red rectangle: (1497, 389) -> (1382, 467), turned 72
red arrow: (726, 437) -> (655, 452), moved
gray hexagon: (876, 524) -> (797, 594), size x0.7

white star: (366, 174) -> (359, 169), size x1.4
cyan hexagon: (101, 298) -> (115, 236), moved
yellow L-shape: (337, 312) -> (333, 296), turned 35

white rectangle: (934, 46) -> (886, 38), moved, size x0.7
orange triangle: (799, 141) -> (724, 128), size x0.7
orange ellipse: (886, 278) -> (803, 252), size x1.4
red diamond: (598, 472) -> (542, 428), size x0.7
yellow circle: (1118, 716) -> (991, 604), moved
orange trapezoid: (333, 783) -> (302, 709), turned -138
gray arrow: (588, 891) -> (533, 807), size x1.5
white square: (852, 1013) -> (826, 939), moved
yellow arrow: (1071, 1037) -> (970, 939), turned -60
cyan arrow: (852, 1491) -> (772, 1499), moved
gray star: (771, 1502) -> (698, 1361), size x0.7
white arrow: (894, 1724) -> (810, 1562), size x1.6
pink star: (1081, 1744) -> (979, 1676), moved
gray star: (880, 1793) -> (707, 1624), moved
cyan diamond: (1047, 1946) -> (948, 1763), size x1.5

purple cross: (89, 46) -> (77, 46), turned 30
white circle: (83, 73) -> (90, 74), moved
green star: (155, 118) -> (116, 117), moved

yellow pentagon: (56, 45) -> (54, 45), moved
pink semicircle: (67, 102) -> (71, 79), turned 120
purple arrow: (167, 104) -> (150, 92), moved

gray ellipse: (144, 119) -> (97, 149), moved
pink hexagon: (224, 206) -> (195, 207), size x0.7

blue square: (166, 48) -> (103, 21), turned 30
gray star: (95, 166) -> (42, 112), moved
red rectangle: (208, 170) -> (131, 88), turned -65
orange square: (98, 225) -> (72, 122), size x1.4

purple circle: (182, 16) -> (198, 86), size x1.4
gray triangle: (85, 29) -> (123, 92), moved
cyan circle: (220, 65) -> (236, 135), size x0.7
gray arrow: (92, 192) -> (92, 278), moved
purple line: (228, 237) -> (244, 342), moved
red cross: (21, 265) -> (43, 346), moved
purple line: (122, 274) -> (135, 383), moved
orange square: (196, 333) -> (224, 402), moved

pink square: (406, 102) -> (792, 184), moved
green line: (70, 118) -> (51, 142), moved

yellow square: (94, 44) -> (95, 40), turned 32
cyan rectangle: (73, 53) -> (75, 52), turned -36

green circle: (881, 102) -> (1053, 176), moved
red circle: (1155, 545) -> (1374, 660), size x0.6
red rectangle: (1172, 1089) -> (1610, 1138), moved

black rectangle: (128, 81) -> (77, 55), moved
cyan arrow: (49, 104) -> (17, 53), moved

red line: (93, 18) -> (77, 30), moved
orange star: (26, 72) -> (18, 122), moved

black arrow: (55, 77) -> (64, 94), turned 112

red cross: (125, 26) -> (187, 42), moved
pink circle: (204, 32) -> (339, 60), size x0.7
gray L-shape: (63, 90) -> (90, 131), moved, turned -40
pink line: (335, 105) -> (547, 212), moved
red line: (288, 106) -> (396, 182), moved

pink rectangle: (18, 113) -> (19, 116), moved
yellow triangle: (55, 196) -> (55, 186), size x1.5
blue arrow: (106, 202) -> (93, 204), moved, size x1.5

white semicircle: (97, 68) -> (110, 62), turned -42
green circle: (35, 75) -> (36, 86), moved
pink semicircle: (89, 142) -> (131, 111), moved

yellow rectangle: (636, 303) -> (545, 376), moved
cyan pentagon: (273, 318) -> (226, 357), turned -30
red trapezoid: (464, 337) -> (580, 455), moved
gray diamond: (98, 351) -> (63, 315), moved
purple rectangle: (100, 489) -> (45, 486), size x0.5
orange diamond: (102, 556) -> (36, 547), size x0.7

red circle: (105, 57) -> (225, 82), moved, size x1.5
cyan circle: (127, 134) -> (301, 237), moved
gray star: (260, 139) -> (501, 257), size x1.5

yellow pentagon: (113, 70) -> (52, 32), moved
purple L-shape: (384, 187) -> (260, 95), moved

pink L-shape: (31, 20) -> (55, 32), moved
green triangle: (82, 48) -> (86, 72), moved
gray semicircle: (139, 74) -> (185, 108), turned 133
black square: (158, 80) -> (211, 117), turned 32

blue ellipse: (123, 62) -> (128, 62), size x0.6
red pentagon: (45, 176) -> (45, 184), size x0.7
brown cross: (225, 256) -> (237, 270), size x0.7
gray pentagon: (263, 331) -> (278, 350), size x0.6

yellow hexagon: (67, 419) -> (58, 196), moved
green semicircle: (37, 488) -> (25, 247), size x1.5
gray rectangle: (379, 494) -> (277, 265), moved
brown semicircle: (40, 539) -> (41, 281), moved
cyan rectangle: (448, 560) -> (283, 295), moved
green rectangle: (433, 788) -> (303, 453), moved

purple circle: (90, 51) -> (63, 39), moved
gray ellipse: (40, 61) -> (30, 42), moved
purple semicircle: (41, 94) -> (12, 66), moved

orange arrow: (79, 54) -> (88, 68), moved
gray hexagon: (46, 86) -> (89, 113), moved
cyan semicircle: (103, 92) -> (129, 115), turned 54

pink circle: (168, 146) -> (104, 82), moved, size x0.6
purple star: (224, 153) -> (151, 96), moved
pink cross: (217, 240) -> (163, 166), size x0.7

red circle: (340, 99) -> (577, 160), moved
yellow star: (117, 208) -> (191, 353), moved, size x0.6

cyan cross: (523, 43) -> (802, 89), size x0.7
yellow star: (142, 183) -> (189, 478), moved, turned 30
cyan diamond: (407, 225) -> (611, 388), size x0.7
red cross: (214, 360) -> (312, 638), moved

——————————

Exercise directions |
Count how many of the lines in the material include the word "brown", and state that number without anything else.

Answer to the exercise |
2